— What to work on —
From the entries below, gather each line containing the word "RFID".

____ Dataset excerpts

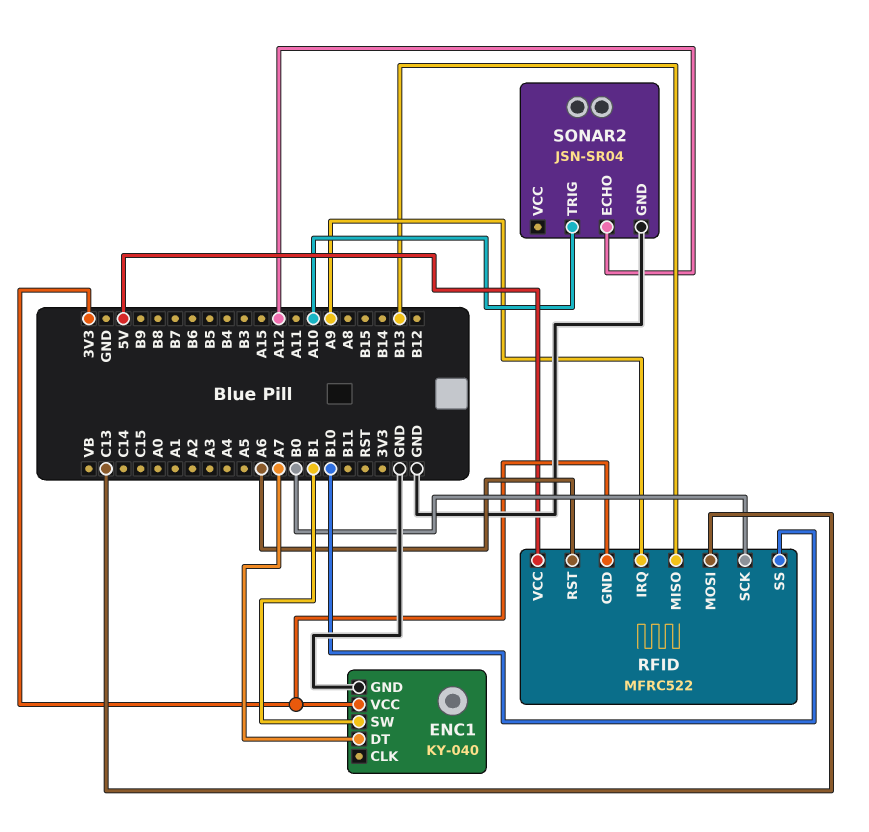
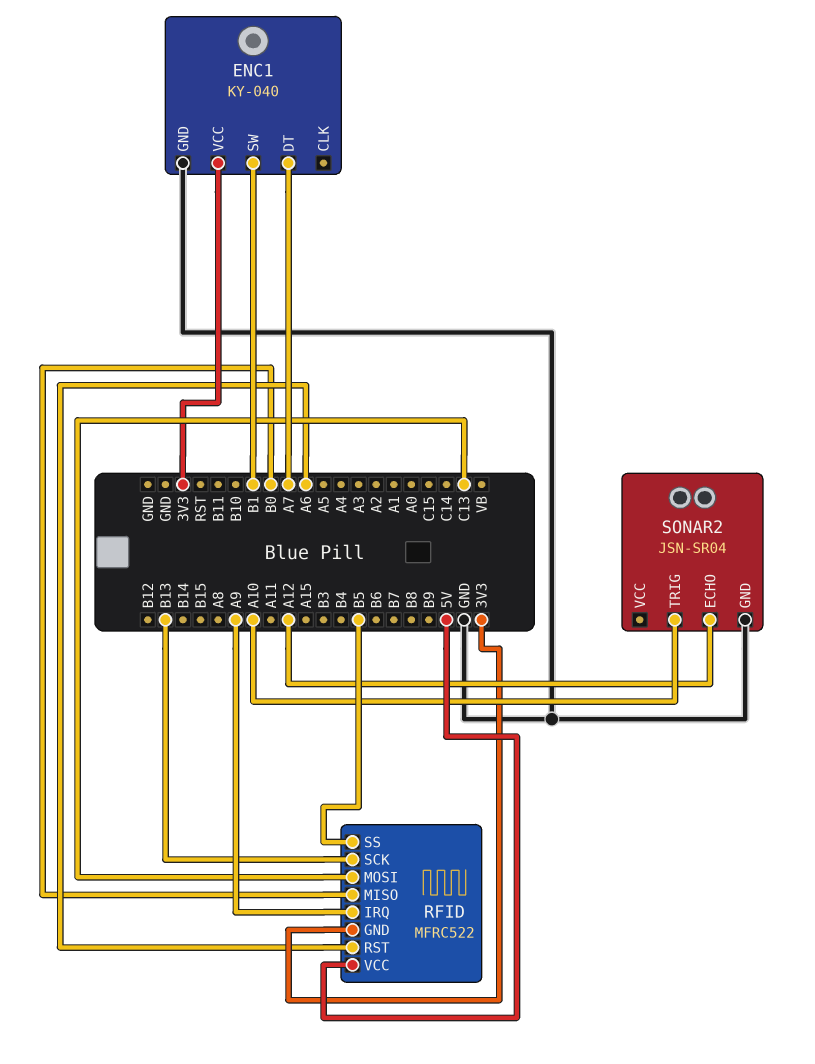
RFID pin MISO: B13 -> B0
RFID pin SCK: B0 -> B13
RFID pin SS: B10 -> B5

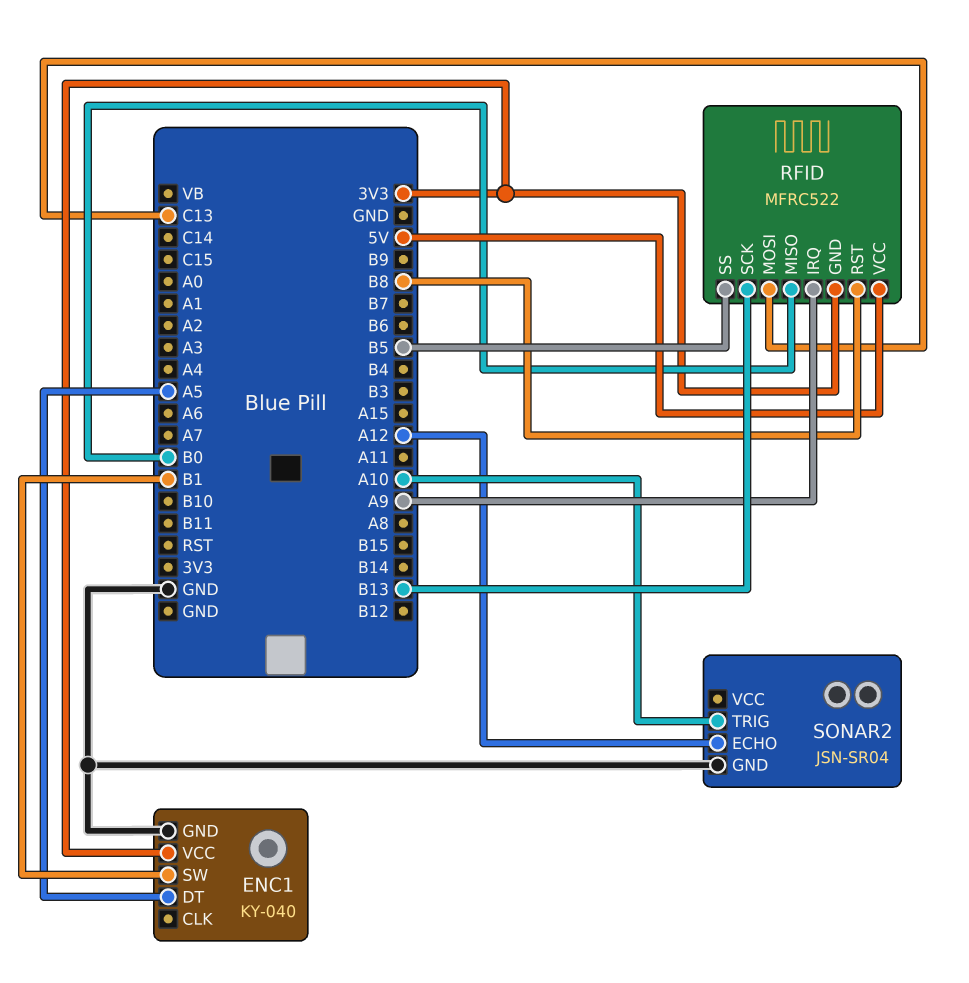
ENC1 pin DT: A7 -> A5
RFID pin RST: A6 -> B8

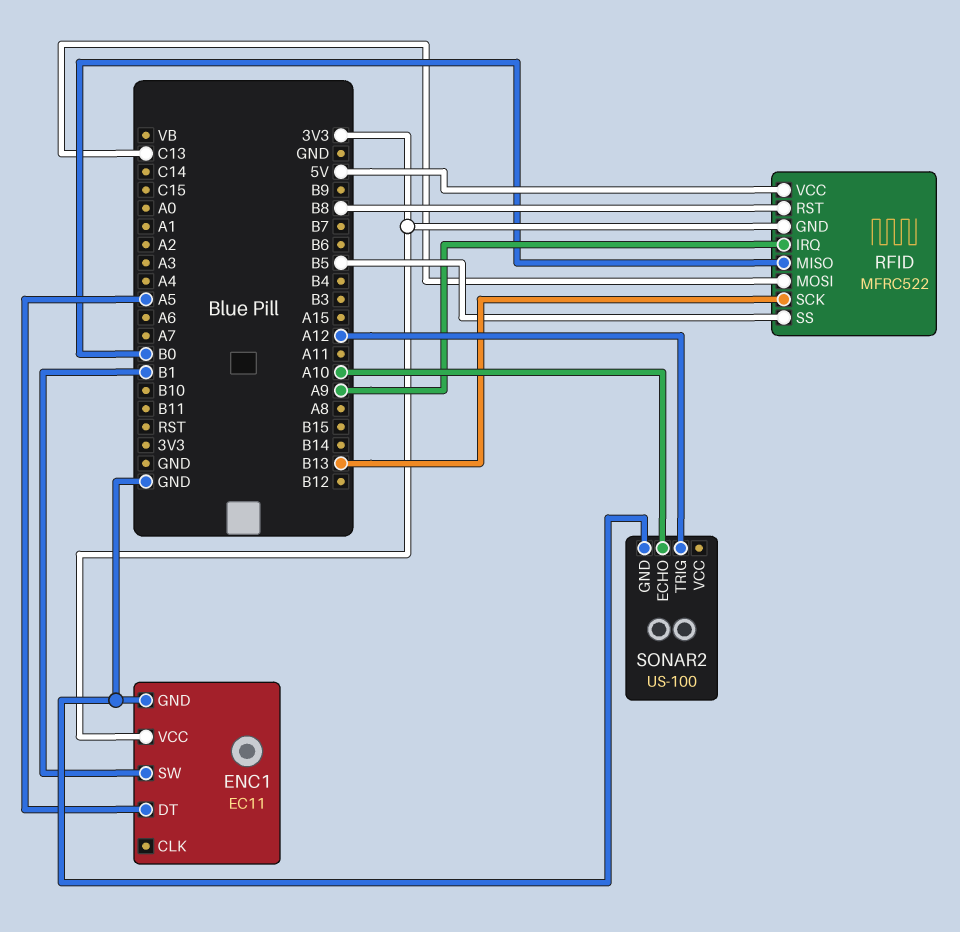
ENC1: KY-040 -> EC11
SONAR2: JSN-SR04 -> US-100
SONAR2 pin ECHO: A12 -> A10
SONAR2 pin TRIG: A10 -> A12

________

— Written response —
RFID pin MISO: B13 -> B0
RFID pin SCK: B0 -> B13
RFID pin SS: B10 -> B5
RFID pin RST: A6 -> B8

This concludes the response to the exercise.